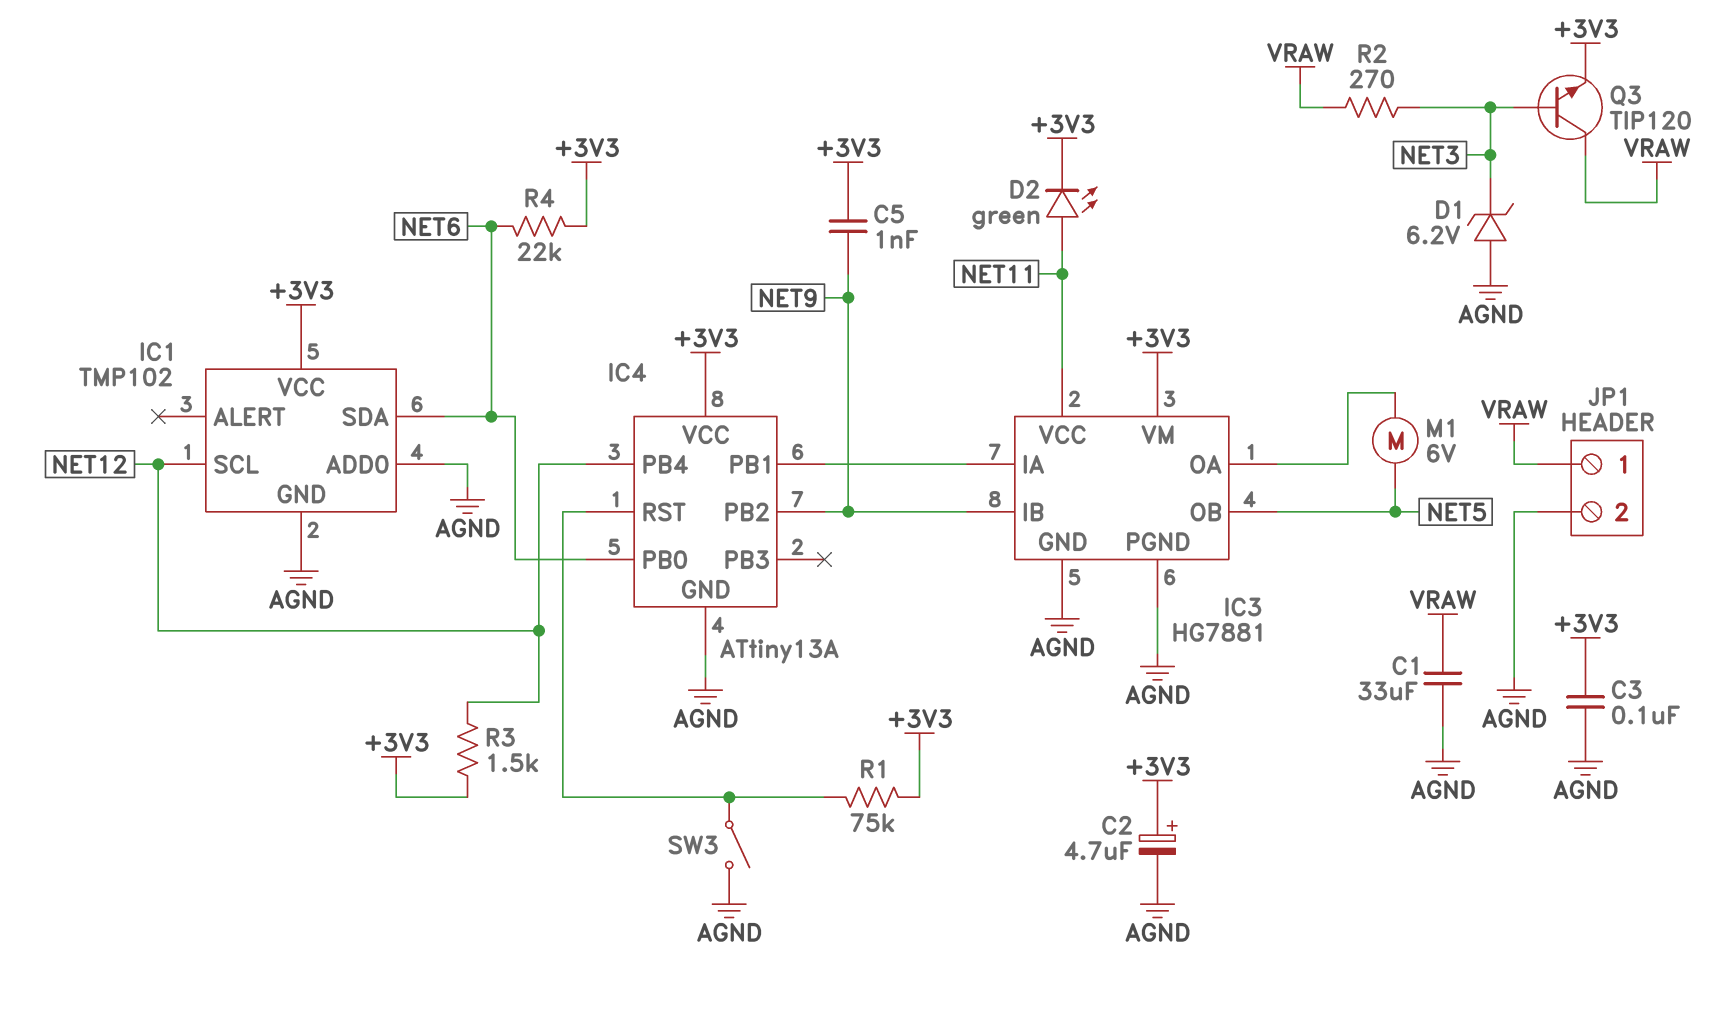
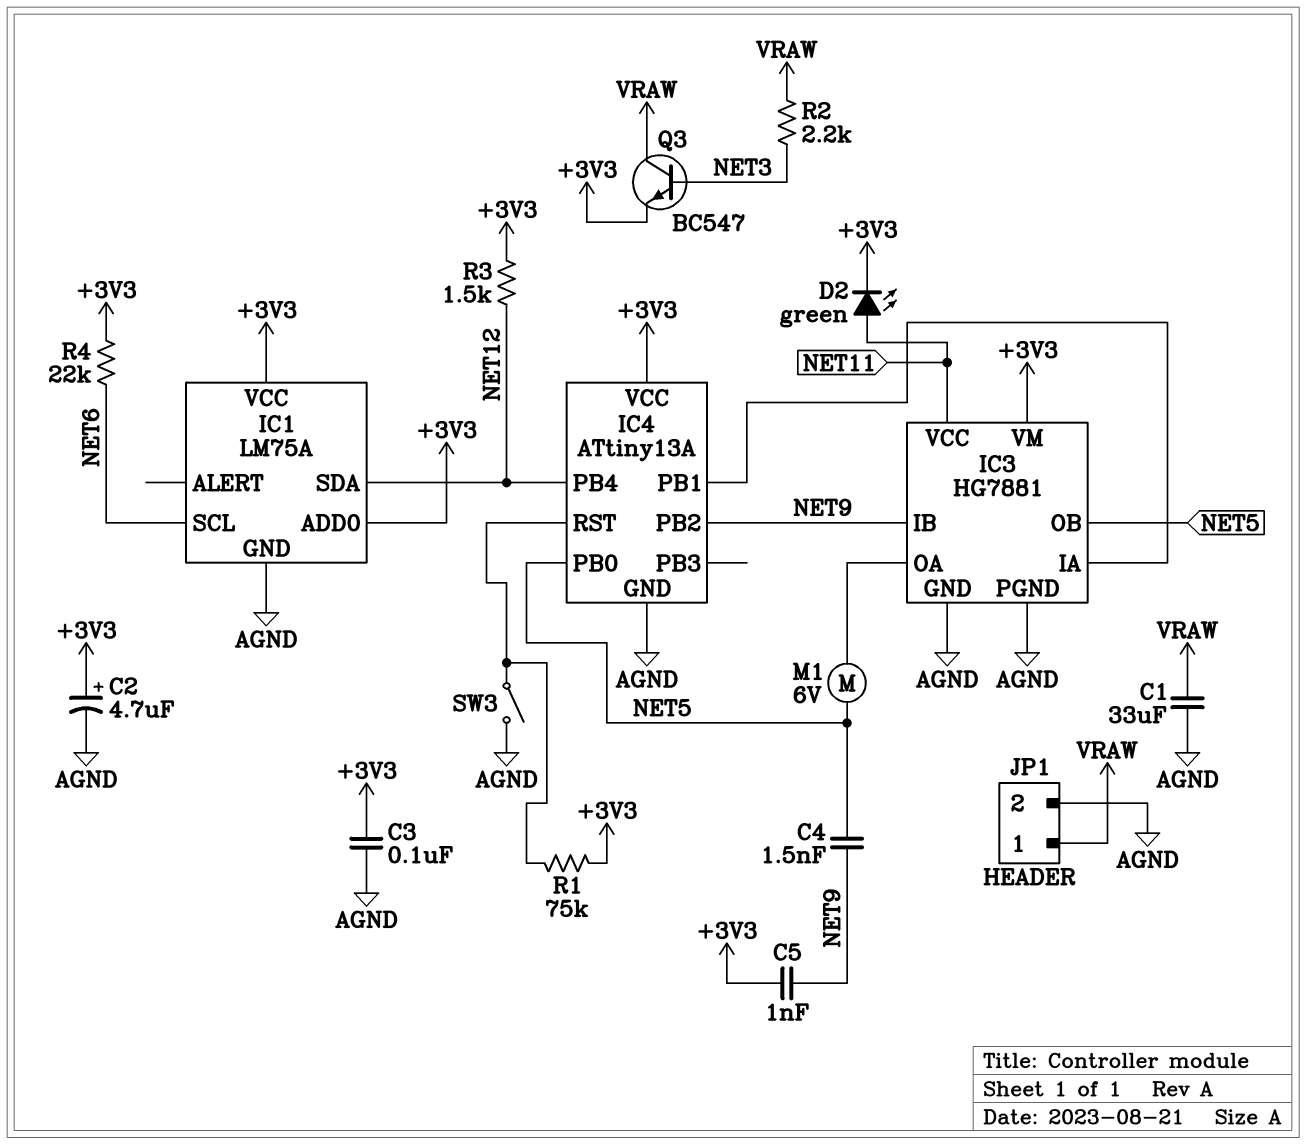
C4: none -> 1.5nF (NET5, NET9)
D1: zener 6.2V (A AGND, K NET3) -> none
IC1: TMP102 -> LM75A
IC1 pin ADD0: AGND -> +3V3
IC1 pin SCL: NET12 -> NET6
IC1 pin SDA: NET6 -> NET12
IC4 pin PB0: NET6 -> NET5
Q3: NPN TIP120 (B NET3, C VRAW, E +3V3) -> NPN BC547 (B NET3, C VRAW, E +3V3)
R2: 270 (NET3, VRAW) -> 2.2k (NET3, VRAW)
§ §
• WHAT NEEDS TO BE DONE
Repeat each line of the records exactly. Do not include the pictures.

• YOUR RESPONSE
C4: none -> 1.5nF (NET5, NET9)
D1: zener 6.2V (A AGND, K NET3) -> none
IC1: TMP102 -> LM75A
IC1 pin ADD0: AGND -> +3V3
IC1 pin SCL: NET12 -> NET6
IC1 pin SDA: NET6 -> NET12
IC4 pin PB0: NET6 -> NET5
Q3: NPN TIP120 (B NET3, C VRAW, E +3V3) -> NPN BC547 (B NET3, C VRAW, E +3V3)
R2: 270 (NET3, VRAW) -> 2.2k (NET3, VRAW)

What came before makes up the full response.